## Input material
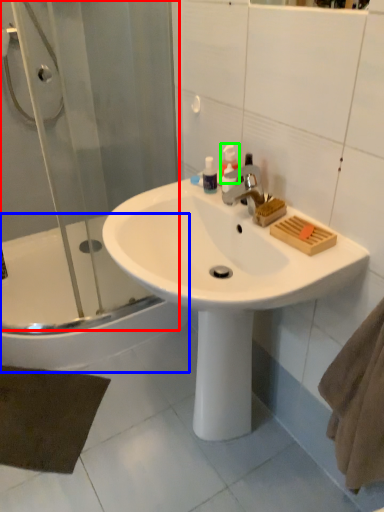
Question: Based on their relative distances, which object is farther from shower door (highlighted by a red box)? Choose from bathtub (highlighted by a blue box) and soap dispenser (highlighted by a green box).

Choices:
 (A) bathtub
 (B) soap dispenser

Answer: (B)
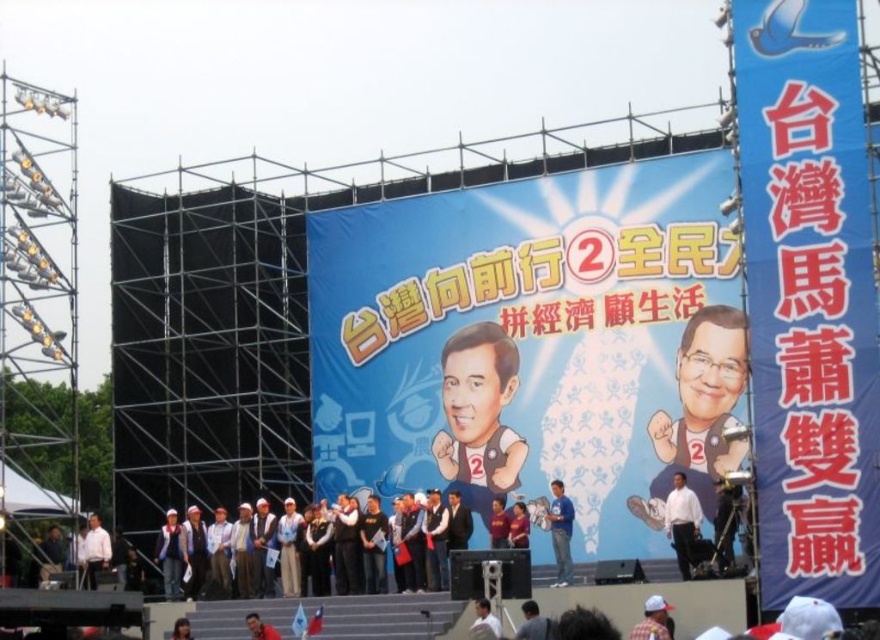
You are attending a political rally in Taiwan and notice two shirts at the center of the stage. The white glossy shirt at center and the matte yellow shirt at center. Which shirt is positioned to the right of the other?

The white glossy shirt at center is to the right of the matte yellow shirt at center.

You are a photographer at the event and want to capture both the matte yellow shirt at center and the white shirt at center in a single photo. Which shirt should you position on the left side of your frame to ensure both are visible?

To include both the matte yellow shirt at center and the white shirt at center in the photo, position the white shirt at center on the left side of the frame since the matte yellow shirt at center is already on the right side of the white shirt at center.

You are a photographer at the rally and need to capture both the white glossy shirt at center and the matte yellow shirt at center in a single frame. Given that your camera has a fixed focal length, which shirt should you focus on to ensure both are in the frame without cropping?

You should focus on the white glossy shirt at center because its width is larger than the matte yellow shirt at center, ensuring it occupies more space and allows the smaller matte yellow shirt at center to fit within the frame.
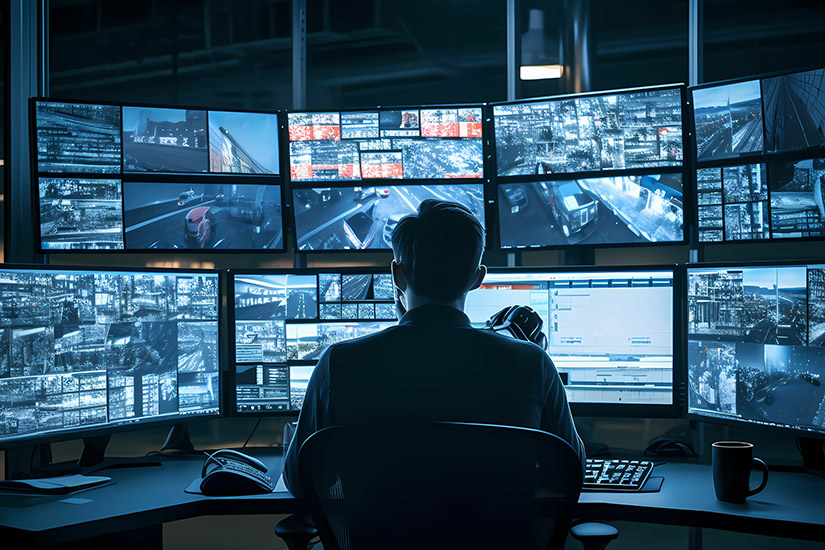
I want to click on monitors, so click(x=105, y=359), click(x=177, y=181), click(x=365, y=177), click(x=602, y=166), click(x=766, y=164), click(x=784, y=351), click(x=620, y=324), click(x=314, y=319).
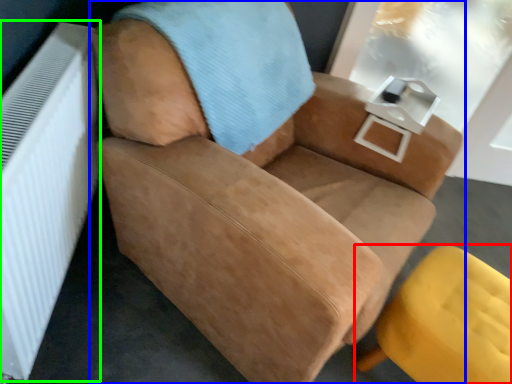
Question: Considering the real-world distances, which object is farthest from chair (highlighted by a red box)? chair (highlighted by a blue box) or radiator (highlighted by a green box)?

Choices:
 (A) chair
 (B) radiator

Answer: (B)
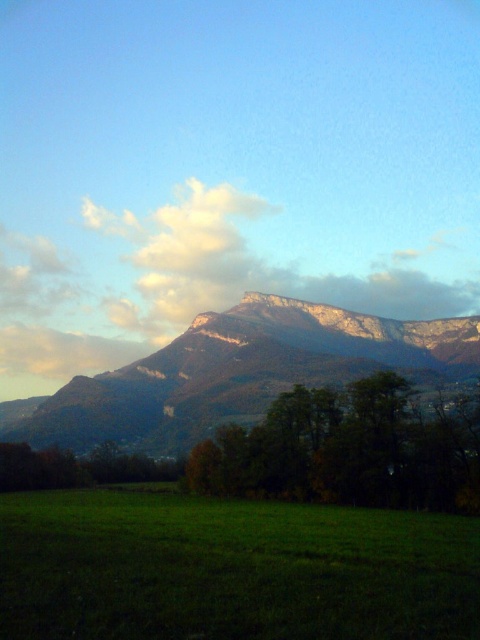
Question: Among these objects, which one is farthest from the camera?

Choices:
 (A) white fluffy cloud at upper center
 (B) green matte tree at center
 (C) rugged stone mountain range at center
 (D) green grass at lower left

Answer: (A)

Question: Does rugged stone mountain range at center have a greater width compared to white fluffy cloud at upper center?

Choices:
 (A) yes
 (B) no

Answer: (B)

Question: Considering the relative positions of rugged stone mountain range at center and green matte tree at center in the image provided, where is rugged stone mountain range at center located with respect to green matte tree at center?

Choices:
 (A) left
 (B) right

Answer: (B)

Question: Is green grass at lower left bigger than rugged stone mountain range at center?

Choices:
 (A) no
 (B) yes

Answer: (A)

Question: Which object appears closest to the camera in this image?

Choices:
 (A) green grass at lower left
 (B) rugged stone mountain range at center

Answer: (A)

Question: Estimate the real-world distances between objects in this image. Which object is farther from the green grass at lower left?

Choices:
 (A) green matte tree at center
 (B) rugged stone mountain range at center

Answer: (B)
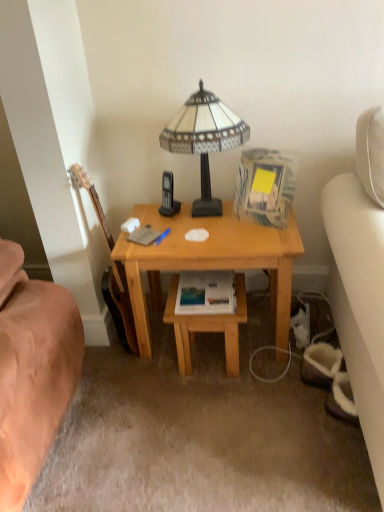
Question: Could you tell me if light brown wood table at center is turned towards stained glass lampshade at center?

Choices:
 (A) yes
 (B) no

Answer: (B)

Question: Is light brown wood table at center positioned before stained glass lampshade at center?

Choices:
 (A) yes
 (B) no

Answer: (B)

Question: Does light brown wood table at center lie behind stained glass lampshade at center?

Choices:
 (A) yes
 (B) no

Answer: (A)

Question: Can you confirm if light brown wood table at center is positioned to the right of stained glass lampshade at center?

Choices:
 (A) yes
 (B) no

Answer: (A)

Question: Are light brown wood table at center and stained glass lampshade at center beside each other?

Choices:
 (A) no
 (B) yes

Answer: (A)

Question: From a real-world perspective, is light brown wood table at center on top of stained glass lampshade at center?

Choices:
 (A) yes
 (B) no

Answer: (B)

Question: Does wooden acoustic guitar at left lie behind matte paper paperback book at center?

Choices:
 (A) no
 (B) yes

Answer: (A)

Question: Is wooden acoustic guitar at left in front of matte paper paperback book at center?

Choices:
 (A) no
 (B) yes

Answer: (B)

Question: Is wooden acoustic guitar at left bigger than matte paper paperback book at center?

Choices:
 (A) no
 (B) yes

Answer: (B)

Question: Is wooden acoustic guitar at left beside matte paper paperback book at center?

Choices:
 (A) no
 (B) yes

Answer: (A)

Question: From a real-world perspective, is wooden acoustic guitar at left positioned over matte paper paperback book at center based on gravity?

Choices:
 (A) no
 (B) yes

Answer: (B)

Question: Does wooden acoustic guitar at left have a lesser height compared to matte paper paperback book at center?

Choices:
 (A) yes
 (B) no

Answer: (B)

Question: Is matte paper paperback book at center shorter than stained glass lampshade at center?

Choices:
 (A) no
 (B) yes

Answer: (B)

--

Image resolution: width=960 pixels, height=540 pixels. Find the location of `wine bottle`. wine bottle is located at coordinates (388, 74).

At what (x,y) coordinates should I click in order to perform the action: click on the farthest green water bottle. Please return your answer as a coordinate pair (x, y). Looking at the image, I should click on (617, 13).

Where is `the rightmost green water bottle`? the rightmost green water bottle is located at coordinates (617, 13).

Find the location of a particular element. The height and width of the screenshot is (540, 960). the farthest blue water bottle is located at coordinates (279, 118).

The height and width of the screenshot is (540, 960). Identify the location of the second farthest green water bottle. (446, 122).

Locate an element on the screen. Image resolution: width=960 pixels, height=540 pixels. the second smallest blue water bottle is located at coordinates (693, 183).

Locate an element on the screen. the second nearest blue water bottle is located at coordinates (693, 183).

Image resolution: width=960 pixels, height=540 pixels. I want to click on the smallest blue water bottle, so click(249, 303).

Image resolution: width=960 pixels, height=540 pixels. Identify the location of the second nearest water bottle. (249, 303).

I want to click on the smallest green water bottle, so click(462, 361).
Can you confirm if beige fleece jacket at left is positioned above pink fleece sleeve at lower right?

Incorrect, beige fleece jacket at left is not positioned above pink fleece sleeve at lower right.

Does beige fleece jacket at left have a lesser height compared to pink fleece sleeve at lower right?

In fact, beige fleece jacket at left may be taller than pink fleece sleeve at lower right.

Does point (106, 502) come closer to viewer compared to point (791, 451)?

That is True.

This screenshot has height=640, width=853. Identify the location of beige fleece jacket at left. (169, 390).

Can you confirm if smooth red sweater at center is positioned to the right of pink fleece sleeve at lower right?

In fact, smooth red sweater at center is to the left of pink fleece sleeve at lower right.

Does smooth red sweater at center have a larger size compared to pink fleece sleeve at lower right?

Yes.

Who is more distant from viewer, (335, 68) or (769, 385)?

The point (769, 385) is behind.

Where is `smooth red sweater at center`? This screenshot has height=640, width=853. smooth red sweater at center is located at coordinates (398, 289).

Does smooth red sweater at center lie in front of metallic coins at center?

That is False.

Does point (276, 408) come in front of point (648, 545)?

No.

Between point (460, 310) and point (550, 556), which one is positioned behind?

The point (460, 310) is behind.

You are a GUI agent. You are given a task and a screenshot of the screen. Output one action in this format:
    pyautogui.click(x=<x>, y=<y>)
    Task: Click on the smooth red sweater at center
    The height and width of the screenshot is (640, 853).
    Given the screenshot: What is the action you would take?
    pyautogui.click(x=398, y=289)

## Problem to solve
Rewrite as a Markdown table the lines above, from the line containing "Question: Is green" through the line containing "Question: Is wooden acoustic guitar at left beside". Use a Row column for the row number and a Text column for the line, and leave out blank lines and pictures.

## Reply to the exercise
| Row | Text |
|---|---|
| 1 | Question: Is green grass at lower left bigger than rugged stone mountain range at center? |
| 2 | Choices: |
| 3 |  (A) no |
| 4 |  (B) yes |
| 5 | Answer: (A) |
| 6 | Question: Which object appears closest to the camera in this image? |
| 7 | Choices: |
| 8 |  (A) green grass at lower left |
| 9 |  (B) rugged stone mountain range at center |
| 10 | Answer: (A) |
| 11 | Question: Estimate the real-world distances between objects in this image. Which object is farther from the green grass at lower left? |
| 12 | Choices: |
| 13 |  (A) green matte tree at center |
| 14 |  (B) rugged stone mountain range at center |
| 15 | Answer: (B) |
| 16 | Question: Could you tell me if light brown wood table at center is turned towards stained glass lampshade at center? |
| 17 | Choices: |
| 18 |  (A) yes |
| 19 |  (B) no |
| 20 | Answer: (B) |
| 21 | Question: Is light brown wood table at center positioned before stained glass lampshade at center? |
| 22 | Choices: |
| 23 |  (A) yes |
| 24 |  (B) no |
| 25 | Answer: (B) |
| 26 | Question: Does light brown wood table at center lie behind stained glass lampshade at center? |
| 27 | Choices: |
| 28 |  (A) yes |
| 29 |  (B) no |
| 30 | Answer: (A) |
| 31 | Question: Can you confirm if light brown wood table at center is positioned to the right of stained glass lampshade at center? |
| 32 | Choices: |
| 33 |  (A) yes |
| 34 |  (B) no |
| 35 | Answer: (A) |
| 36 | Question: Are light brown wood table at center and stained glass lampshade at center beside each other? |
| 37 | Choices: |
| 38 |  (A) no |
| 39 |  (B) yes |
| 40 | Answer: (A) |
| 41 | Question: From a real-world perspective, is light brown wood table at center on top of stained glass lampshade at center? |
| 42 | Choices: |
| 43 |  (A) yes |
| 44 |  (B) no |
| 45 | Answer: (B) |
| 46 | Question: Does wooden acoustic guitar at left lie behind matte paper paperback book at center? |
| 47 | Choices: |
| 48 |  (A) no |
| 49 |  (B) yes |
| 50 | Answer: (A) |
| 51 | Question: Is wooden acoustic guitar at left in front of matte paper paperback book at center? |
| 52 | Choices: |
| 53 |  (A) no |
| 54 |  (B) yes |
| 55 | Answer: (B) |
| 56 | Question: Is wooden acoustic guitar at left bigger than matte paper paperback book at center? |
| 57 | Choices: |
| 58 |  (A) no |
| 59 |  (B) yes |
| 60 | Answer: (B) |
| 61 | Question: Is wooden acoustic guitar at left beside matte paper paperback book at center? |